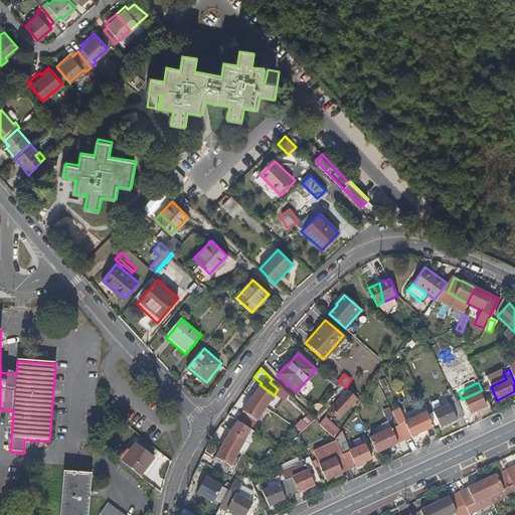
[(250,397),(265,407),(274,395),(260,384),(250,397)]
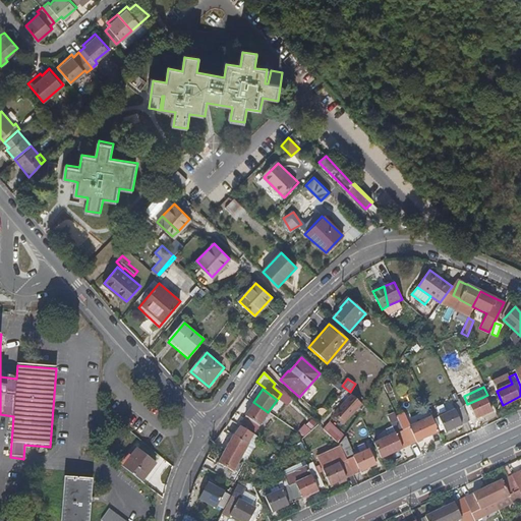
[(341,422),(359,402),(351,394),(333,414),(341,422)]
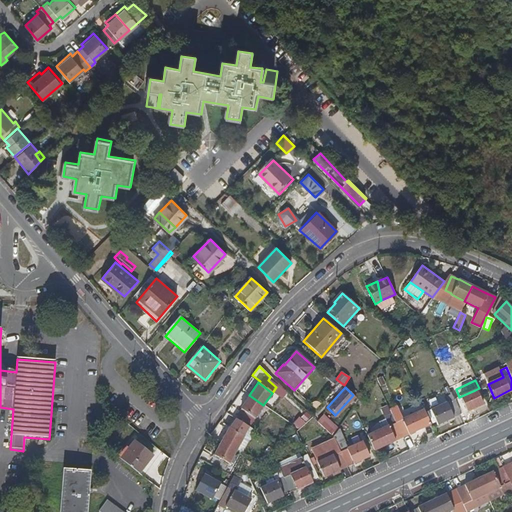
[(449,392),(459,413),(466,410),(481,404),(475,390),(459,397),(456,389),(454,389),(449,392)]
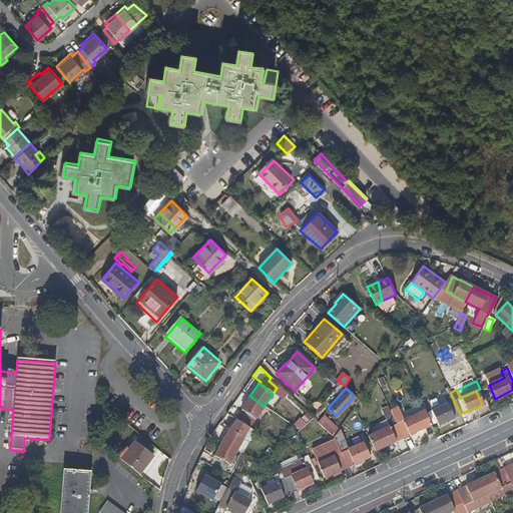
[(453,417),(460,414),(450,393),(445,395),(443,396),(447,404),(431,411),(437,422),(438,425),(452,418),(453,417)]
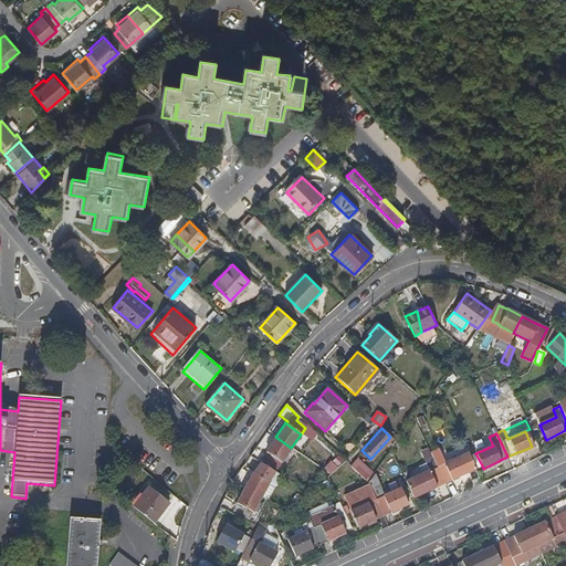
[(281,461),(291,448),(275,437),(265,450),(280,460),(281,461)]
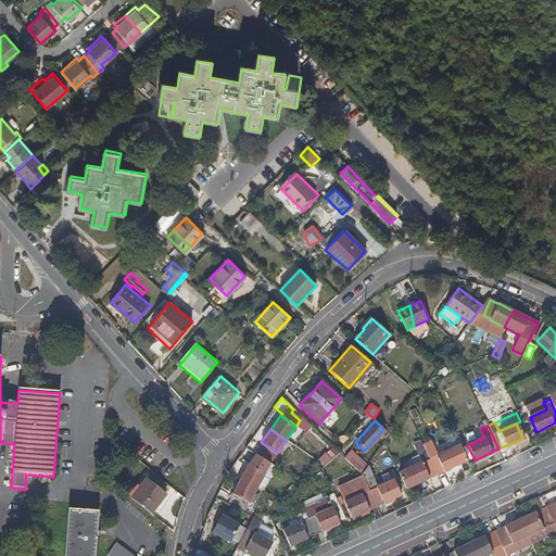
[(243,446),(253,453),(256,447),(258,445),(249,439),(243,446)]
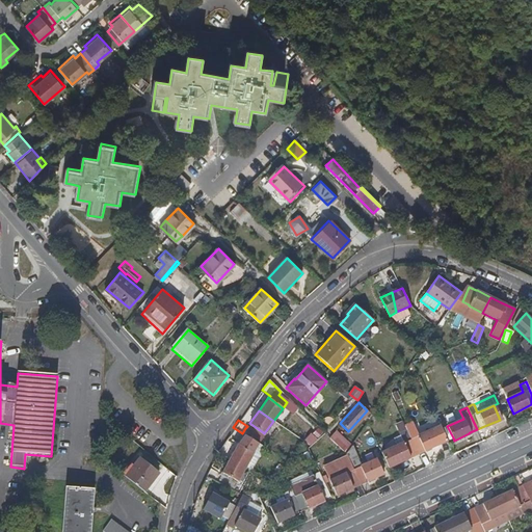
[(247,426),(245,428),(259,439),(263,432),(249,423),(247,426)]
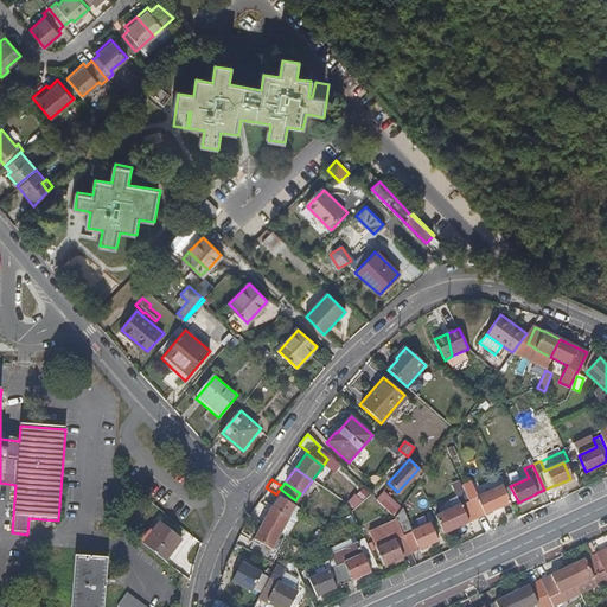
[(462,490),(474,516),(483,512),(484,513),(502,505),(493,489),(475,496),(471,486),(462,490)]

● **PROBLEM TO WORK ON**:
Except for the pictures, give the data again word for word.

● **ANSWER**:
[(250,397),(265,407),(274,395),(260,384),(250,397)]
[(341,422),(359,402),(351,394),(333,414),(341,422)]
[(449,392),(459,413),(466,410),(481,404),(475,390),(459,397),(456,389),(454,389),(449,392)]
[(453,417),(460,414),(450,393),(445,395),(443,396),(447,404),(431,411),(437,422),(438,425),(452,418),(453,417)]
[(281,461),(291,448),(275,437),(265,450),(280,460),(281,461)]
[(243,446),(253,453),(256,447),(258,445),(249,439),(243,446)]
[(247,426),(245,428),(259,439),(263,432),(249,423),(247,426)]
[(462,490),(474,516),(483,512),(484,513),(502,505),(493,489),(475,496),(471,486),(462,490)]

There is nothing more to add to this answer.